[RECORDS TO PROCESS]

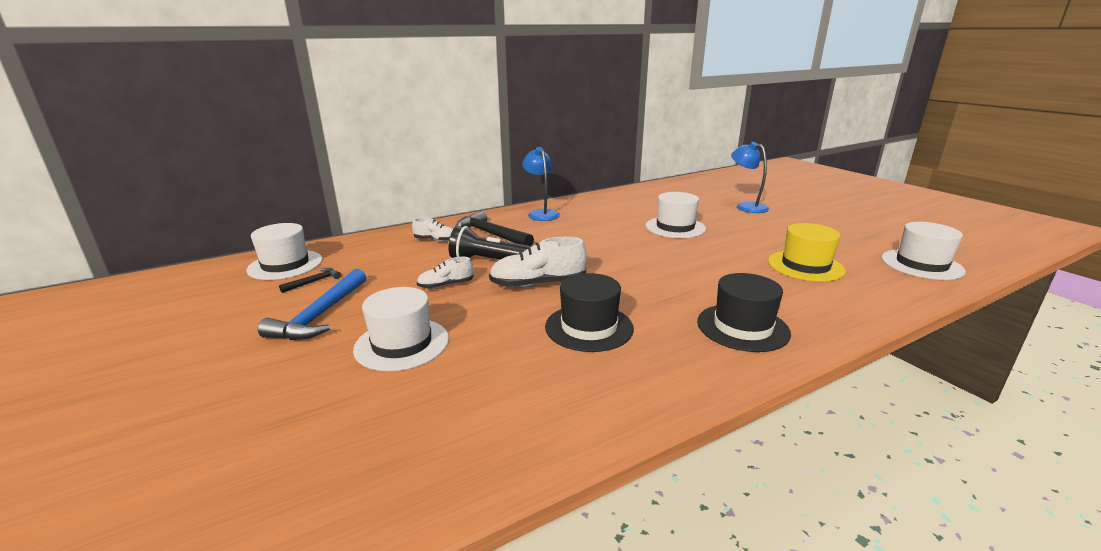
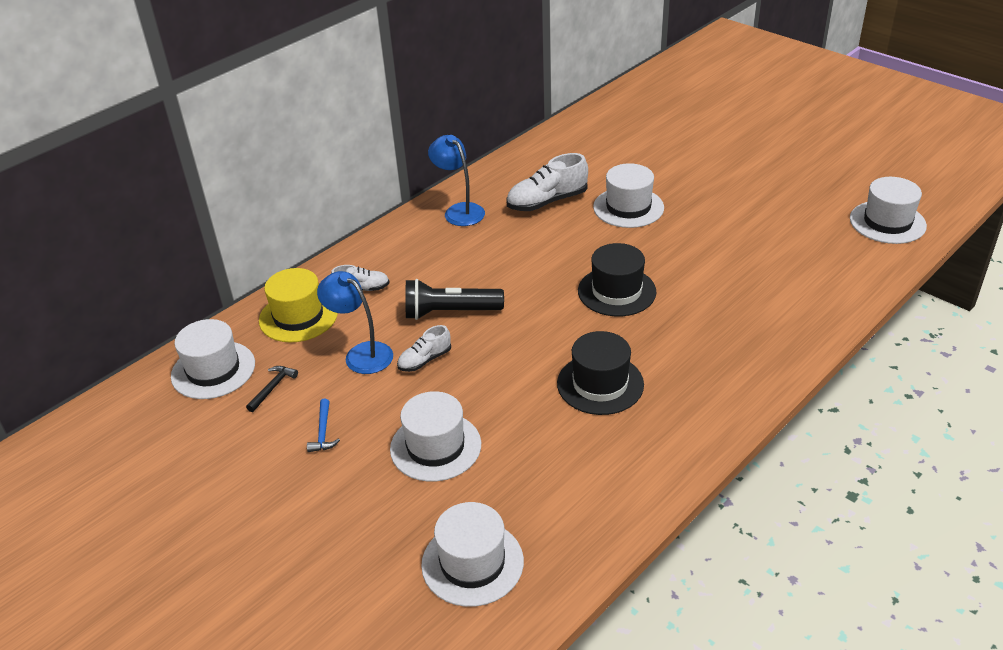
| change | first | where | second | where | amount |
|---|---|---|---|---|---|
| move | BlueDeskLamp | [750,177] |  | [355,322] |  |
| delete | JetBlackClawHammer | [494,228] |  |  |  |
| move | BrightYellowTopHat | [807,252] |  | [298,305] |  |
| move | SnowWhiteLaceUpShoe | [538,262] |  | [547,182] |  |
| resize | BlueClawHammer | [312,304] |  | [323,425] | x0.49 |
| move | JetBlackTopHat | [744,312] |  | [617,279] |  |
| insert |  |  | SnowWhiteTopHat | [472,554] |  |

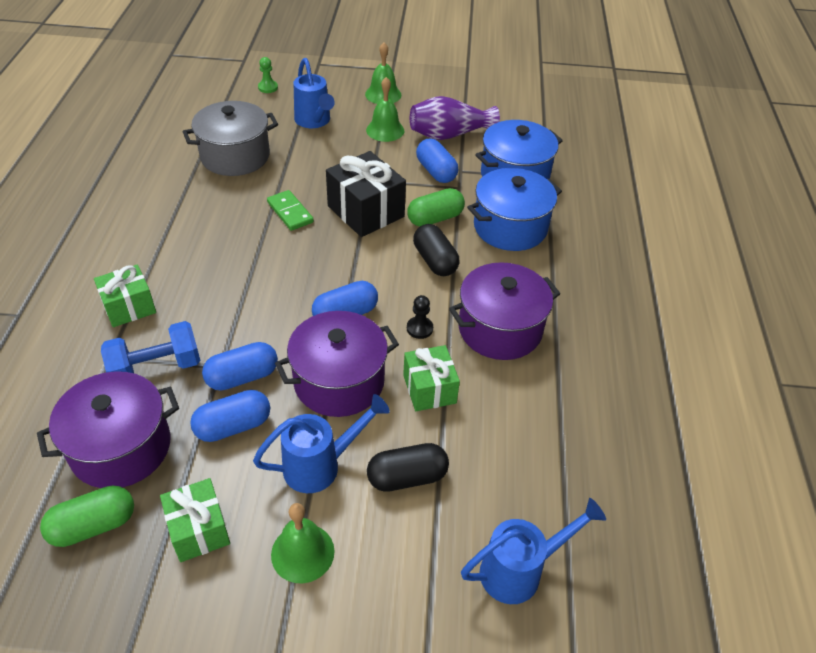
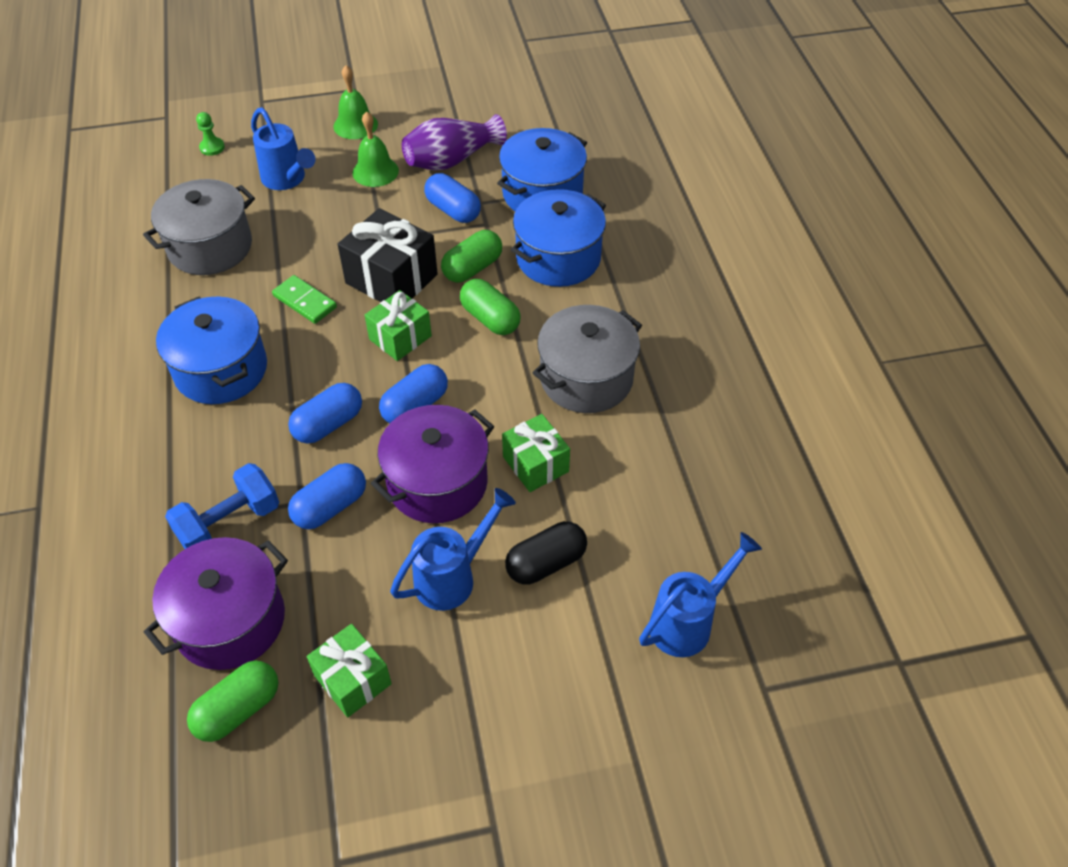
| change | first | where | second | where | amount |
|---|---|---|---|---|---|
| recolor | JetBlackCapsule | [436,250] | LeafGreenCapsule | [490,307] |  |
| recolor | RoyalPurplePot | [504,311] | AshGreyPot | [587,359] |  |
| move | LeafGreenPresent | [125,295] |  | [398,325] |  |
| delete | JetBlackChessPawn | [420,317] |  |  |  |
| move | BlueCapsule | [230,416] |  | [325,413] |  |
| delete | LeafGreenHandBell | [303,543] |  |  |  |
| insert |  |  | BluePot | [211,350] |  |

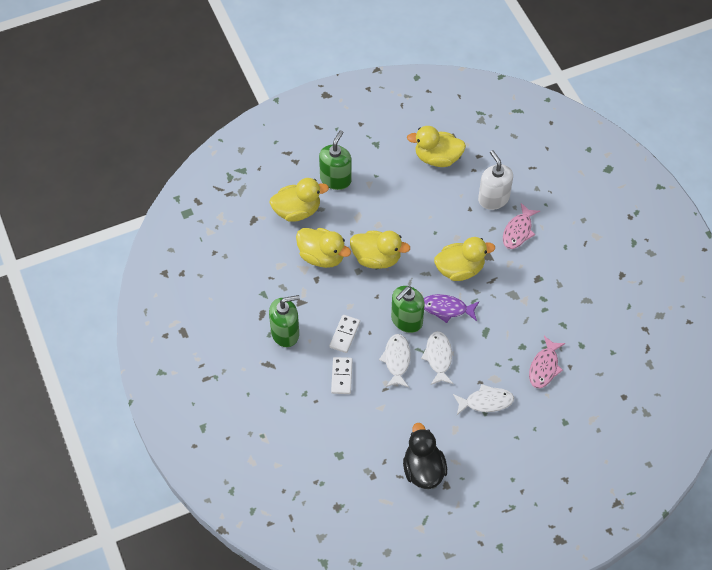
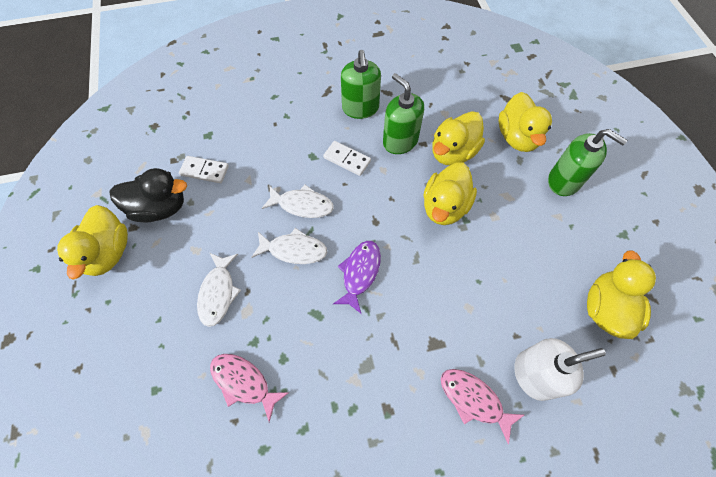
| change | first | where | second | where | amount |
|---|---|---|---|---|---|
| move | BrightYellowRubberDuck | [464,259] |  | [92,242] |  |
| move | LeafGreenSoapPump | [408,309] |  | [403,113] |  |
| move | SnowWhiteDomino | [342,375] |  | [204,169] |  |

[/RECORDS TO PROCESS]

Each record should be written out exactly, and each image should be omitted.

| change | first | where | second | where | amount |
|---|---|---|---|---|---|
| move | BlueDeskLamp | [750,177] |  | [355,322] |  |
| delete | JetBlackClawHammer | [494,228] |  |  |  |
| move | BrightYellowTopHat | [807,252] |  | [298,305] |  |
| move | SnowWhiteLaceUpShoe | [538,262] |  | [547,182] |  |
| resize | BlueClawHammer | [312,304] |  | [323,425] | x0.49 |
| move | JetBlackTopHat | [744,312] |  | [617,279] |  |
| insert |  |  | SnowWhiteTopHat | [472,554] |  |

| change | first | where | second | where | amount |
|---|---|---|---|---|---|
| recolor | JetBlackCapsule | [436,250] | LeafGreenCapsule | [490,307] |  |
| recolor | RoyalPurplePot | [504,311] | AshGreyPot | [587,359] |  |
| move | LeafGreenPresent | [125,295] |  | [398,325] |  |
| delete | JetBlackChessPawn | [420,317] |  |  |  |
| move | BlueCapsule | [230,416] |  | [325,413] |  |
| delete | LeafGreenHandBell | [303,543] |  |  |  |
| insert |  |  | BluePot | [211,350] |  |

| change | first | where | second | where | amount |
|---|---|---|---|---|---|
| move | BrightYellowRubberDuck | [464,259] |  | [92,242] |  |
| move | LeafGreenSoapPump | [408,309] |  | [403,113] |  |
| move | SnowWhiteDomino | [342,375] |  | [204,169] |  |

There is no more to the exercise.